Once you reach the line containing "(544, 426) = (448, 293): none" in the data below, restate each line word for word up to and including the one containing "(701, 253) = (634, 512): brown".

» LISTED RECORDS:
◆ ◆ ◆ ◆ ◆

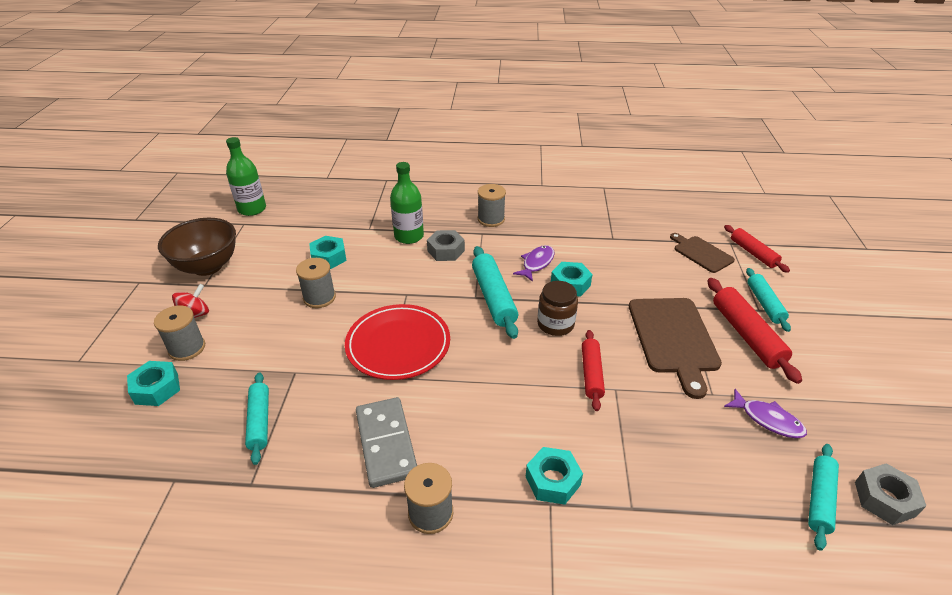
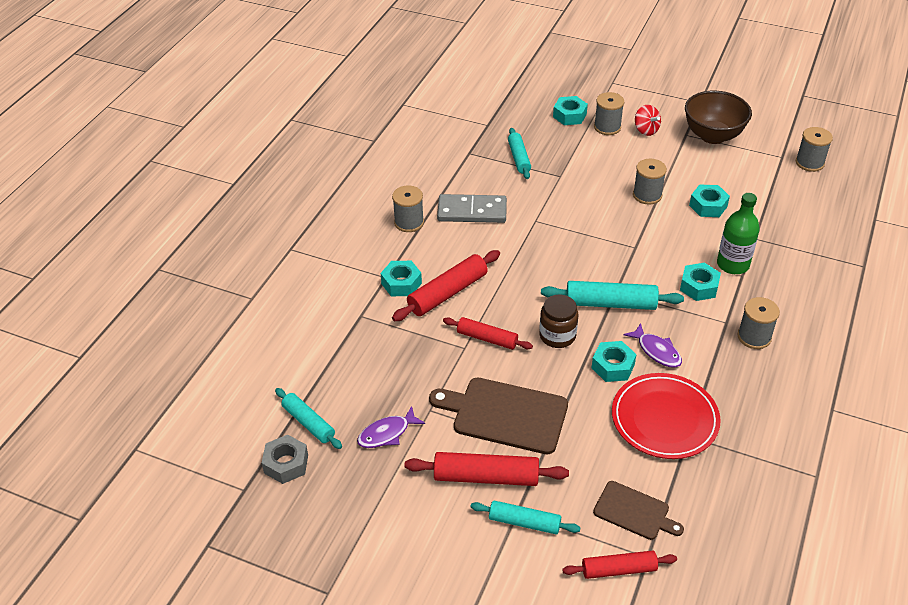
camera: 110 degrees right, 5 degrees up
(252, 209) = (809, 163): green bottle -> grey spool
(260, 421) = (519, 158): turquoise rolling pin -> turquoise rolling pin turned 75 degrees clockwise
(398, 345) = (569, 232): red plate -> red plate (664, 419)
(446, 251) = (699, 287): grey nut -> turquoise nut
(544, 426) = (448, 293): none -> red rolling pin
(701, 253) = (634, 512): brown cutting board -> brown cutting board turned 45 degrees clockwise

◆ ◆ ◆ ◆ ◆

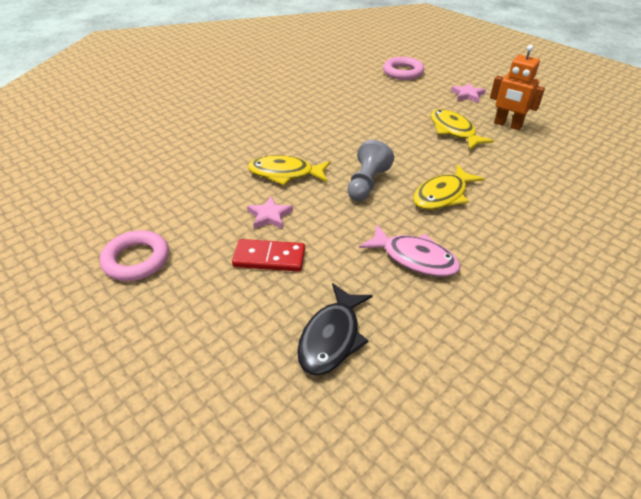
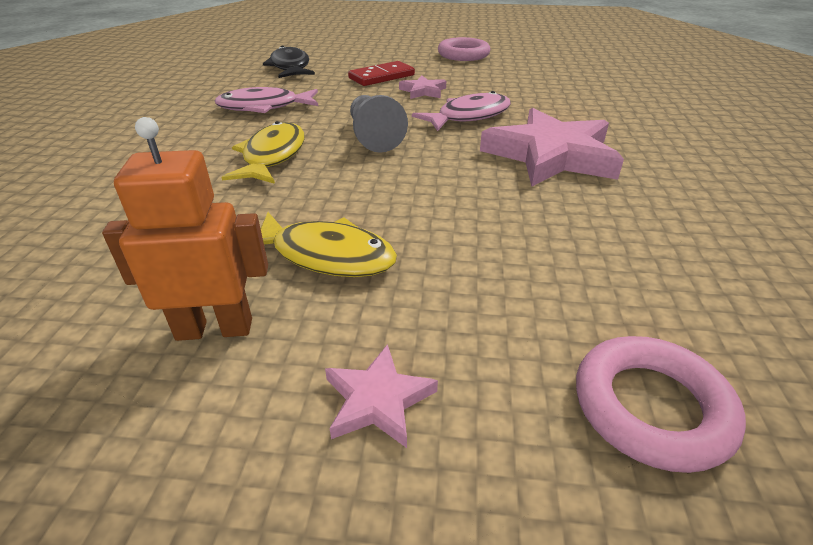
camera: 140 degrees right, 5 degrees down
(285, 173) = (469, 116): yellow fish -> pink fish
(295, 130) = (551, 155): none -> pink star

◆ ◆ ◆ ◆ ◆

» RESULT OF THIS TASK:
(544, 426) = (448, 293): none -> red rolling pin
(701, 253) = (634, 512): brown cutting board -> brown cutting board turned 45 degrees clockwise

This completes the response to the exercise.